Spatial reasoning data
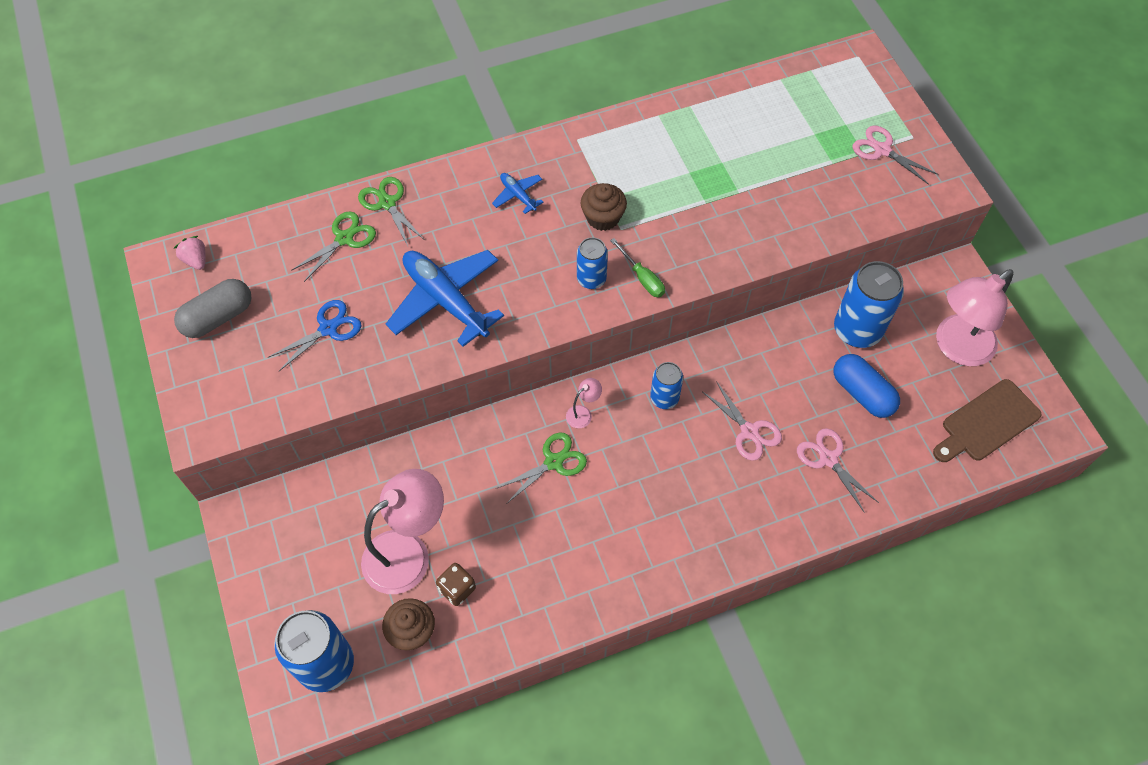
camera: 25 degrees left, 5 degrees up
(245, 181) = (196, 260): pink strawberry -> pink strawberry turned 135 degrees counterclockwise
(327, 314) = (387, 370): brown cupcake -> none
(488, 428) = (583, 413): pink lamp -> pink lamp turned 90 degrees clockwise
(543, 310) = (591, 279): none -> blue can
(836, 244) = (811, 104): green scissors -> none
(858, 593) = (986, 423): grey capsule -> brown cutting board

#### WHAT IS NEEDED:
The requested lines run from the one with "(836, 244) = (811, 104): green" through the last line of the records. Return them exactly.

#### RESULT FOR THIS TASK:
(836, 244) = (811, 104): green scissors -> none
(858, 593) = (986, 423): grey capsule -> brown cutting board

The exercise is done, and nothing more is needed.